» Work order: Retype the records exactly.

(Structured diff data)
▼

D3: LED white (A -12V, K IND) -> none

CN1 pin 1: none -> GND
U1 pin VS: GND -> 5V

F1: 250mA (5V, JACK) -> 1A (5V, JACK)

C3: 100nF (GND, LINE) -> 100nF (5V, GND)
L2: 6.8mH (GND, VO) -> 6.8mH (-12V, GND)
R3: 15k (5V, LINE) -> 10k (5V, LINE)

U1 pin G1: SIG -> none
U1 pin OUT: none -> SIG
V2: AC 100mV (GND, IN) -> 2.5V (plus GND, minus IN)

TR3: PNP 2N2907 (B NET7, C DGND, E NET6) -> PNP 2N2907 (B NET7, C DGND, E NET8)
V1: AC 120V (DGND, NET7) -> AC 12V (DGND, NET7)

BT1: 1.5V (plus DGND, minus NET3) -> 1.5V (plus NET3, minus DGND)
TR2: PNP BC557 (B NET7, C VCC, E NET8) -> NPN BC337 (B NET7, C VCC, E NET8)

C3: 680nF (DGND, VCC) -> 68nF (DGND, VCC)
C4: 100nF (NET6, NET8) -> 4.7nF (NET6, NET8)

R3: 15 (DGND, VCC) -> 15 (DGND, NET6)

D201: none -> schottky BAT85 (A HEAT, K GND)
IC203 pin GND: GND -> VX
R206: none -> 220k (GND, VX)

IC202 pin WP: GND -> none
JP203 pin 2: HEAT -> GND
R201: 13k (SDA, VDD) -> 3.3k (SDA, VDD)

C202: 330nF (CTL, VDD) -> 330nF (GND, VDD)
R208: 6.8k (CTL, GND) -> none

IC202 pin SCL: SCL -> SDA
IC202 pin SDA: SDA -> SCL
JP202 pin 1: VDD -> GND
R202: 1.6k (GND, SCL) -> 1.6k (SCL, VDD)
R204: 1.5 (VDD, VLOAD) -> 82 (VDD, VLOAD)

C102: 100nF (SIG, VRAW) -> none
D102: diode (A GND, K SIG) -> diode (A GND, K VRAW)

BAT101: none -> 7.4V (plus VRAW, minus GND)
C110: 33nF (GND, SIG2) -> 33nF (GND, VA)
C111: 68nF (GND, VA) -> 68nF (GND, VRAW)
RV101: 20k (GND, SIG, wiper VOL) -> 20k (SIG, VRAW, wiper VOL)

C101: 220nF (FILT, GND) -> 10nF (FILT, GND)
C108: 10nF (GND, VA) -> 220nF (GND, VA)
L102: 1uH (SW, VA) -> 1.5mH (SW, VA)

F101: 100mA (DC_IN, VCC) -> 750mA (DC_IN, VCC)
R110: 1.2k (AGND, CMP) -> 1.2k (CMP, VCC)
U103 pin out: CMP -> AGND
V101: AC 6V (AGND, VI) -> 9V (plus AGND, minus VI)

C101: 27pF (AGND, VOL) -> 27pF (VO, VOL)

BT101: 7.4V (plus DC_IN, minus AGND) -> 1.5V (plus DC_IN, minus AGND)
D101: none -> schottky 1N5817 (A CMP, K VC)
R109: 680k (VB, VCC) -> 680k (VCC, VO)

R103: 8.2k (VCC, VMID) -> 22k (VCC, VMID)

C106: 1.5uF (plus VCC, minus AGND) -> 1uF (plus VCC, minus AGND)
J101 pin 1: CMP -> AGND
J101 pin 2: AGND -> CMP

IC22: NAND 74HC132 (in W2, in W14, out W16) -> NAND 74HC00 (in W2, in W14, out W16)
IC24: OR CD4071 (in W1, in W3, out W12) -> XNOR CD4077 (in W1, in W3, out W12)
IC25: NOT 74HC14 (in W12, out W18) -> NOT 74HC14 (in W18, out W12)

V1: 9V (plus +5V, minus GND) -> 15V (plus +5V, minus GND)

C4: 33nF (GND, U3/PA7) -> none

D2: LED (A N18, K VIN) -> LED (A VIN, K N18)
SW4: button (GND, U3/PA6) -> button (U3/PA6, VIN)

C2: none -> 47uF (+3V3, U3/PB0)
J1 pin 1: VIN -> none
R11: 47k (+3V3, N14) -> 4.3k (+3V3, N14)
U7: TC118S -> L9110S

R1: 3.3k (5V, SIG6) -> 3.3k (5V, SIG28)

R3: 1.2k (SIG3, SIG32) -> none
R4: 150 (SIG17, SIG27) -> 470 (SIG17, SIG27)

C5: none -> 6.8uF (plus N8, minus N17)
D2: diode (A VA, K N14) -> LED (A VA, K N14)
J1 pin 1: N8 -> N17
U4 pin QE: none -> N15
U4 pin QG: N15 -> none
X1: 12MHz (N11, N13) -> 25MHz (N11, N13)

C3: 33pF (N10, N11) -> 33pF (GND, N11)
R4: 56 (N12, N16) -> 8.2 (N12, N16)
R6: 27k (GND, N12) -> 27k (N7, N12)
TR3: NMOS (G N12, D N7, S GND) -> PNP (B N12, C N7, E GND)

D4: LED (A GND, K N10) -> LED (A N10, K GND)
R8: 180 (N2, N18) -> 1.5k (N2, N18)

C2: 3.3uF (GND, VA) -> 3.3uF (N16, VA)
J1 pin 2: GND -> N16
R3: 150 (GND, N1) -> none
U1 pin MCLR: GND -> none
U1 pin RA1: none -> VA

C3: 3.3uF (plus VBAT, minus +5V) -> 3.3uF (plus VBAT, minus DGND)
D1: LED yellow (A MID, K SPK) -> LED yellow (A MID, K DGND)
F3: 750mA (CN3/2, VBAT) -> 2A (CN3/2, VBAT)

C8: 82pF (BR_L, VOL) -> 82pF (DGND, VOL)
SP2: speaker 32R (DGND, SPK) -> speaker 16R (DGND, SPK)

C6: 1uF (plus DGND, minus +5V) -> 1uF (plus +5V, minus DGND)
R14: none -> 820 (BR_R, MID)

▲

» Result of the exercise:
D3: LED white (A -12V, K IND) -> none

CN1 pin 1: none -> GND
U1 pin VS: GND -> 5V

F1: 250mA (5V, JACK) -> 1A (5V, JACK)

C3: 100nF (GND, LINE) -> 100nF (5V, GND)
L2: 6.8mH (GND, VO) -> 6.8mH (-12V, GND)
R3: 15k (5V, LINE) -> 10k (5V, LINE)

U1 pin G1: SIG -> none
U1 pin OUT: none -> SIG
V2: AC 100mV (GND, IN) -> 2.5V (plus GND, minus IN)

TR3: PNP 2N2907 (B NET7, C DGND, E NET6) -> PNP 2N2907 (B NET7, C DGND, E NET8)
V1: AC 120V (DGND, NET7) -> AC 12V (DGND, NET7)

BT1: 1.5V (plus DGND, minus NET3) -> 1.5V (plus NET3, minus DGND)
TR2: PNP BC557 (B NET7, C VCC, E NET8) -> NPN BC337 (B NET7, C VCC, E NET8)

C3: 680nF (DGND, VCC) -> 68nF (DGND, VCC)
C4: 100nF (NET6, NET8) -> 4.7nF (NET6, NET8)

R3: 15 (DGND, VCC) -> 15 (DGND, NET6)

D201: none -> schottky BAT85 (A HEAT, K GND)
IC203 pin GND: GND -> VX
R206: none -> 220k (GND, VX)

IC202 pin WP: GND -> none
JP203 pin 2: HEAT -> GND
R201: 13k (SDA, VDD) -> 3.3k (SDA, VDD)

C202: 330nF (CTL, VDD) -> 330nF (GND, VDD)
R208: 6.8k (CTL, GND) -> none

IC202 pin SCL: SCL -> SDA
IC202 pin SDA: SDA -> SCL
JP202 pin 1: VDD -> GND
R202: 1.6k (GND, SCL) -> 1.6k (SCL, VDD)
R204: 1.5 (VDD, VLOAD) -> 82 (VDD, VLOAD)

C102: 100nF (SIG, VRAW) -> none
D102: diode (A GND, K SIG) -> diode (A GND, K VRAW)

BAT101: none -> 7.4V (plus VRAW, minus GND)
C110: 33nF (GND, SIG2) -> 33nF (GND, VA)
C111: 68nF (GND, VA) -> 68nF (GND, VRAW)
RV101: 20k (GND, SIG, wiper VOL) -> 20k (SIG, VRAW, wiper VOL)

C101: 220nF (FILT, GND) -> 10nF (FILT, GND)
C108: 10nF (GND, VA) -> 220nF (GND, VA)
L102: 1uH (SW, VA) -> 1.5mH (SW, VA)

F101: 100mA (DC_IN, VCC) -> 750mA (DC_IN, VCC)
R110: 1.2k (AGND, CMP) -> 1.2k (CMP, VCC)
U103 pin out: CMP -> AGND
V101: AC 6V (AGND, VI) -> 9V (plus AGND, minus VI)

C101: 27pF (AGND, VOL) -> 27pF (VO, VOL)

BT101: 7.4V (plus DC_IN, minus AGND) -> 1.5V (plus DC_IN, minus AGND)
D101: none -> schottky 1N5817 (A CMP, K VC)
R109: 680k (VB, VCC) -> 680k (VCC, VO)

R103: 8.2k (VCC, VMID) -> 22k (VCC, VMID)

C106: 1.5uF (plus VCC, minus AGND) -> 1uF (plus VCC, minus AGND)
J101 pin 1: CMP -> AGND
J101 pin 2: AGND -> CMP

IC22: NAND 74HC132 (in W2, in W14, out W16) -> NAND 74HC00 (in W2, in W14, out W16)
IC24: OR CD4071 (in W1, in W3, out W12) -> XNOR CD4077 (in W1, in W3, out W12)
IC25: NOT 74HC14 (in W12, out W18) -> NOT 74HC14 (in W18, out W12)

V1: 9V (plus +5V, minus GND) -> 15V (plus +5V, minus GND)

C4: 33nF (GND, U3/PA7) -> none

D2: LED (A N18, K VIN) -> LED (A VIN, K N18)
SW4: button (GND, U3/PA6) -> button (U3/PA6, VIN)

C2: none -> 47uF (+3V3, U3/PB0)
J1 pin 1: VIN -> none
R11: 47k (+3V3, N14) -> 4.3k (+3V3, N14)
U7: TC118S -> L9110S

R1: 3.3k (5V, SIG6) -> 3.3k (5V, SIG28)

R3: 1.2k (SIG3, SIG32) -> none
R4: 150 (SIG17, SIG27) -> 470 (SIG17, SIG27)

C5: none -> 6.8uF (plus N8, minus N17)
D2: diode (A VA, K N14) -> LED (A VA, K N14)
J1 pin 1: N8 -> N17
U4 pin QE: none -> N15
U4 pin QG: N15 -> none
X1: 12MHz (N11, N13) -> 25MHz (N11, N13)

C3: 33pF (N10, N11) -> 33pF (GND, N11)
R4: 56 (N12, N16) -> 8.2 (N12, N16)
R6: 27k (GND, N12) -> 27k (N7, N12)
TR3: NMOS (G N12, D N7, S GND) -> PNP (B N12, C N7, E GND)

D4: LED (A GND, K N10) -> LED (A N10, K GND)
R8: 180 (N2, N18) -> 1.5k (N2, N18)

C2: 3.3uF (GND, VA) -> 3.3uF (N16, VA)
J1 pin 2: GND -> N16
R3: 150 (GND, N1) -> none
U1 pin MCLR: GND -> none
U1 pin RA1: none -> VA

C3: 3.3uF (plus VBAT, minus +5V) -> 3.3uF (plus VBAT, minus DGND)
D1: LED yellow (A MID, K SPK) -> LED yellow (A MID, K DGND)
F3: 750mA (CN3/2, VBAT) -> 2A (CN3/2, VBAT)

C8: 82pF (BR_L, VOL) -> 82pF (DGND, VOL)
SP2: speaker 32R (DGND, SPK) -> speaker 16R (DGND, SPK)

C6: 1uF (plus DGND, minus +5V) -> 1uF (plus +5V, minus DGND)
R14: none -> 820 (BR_R, MID)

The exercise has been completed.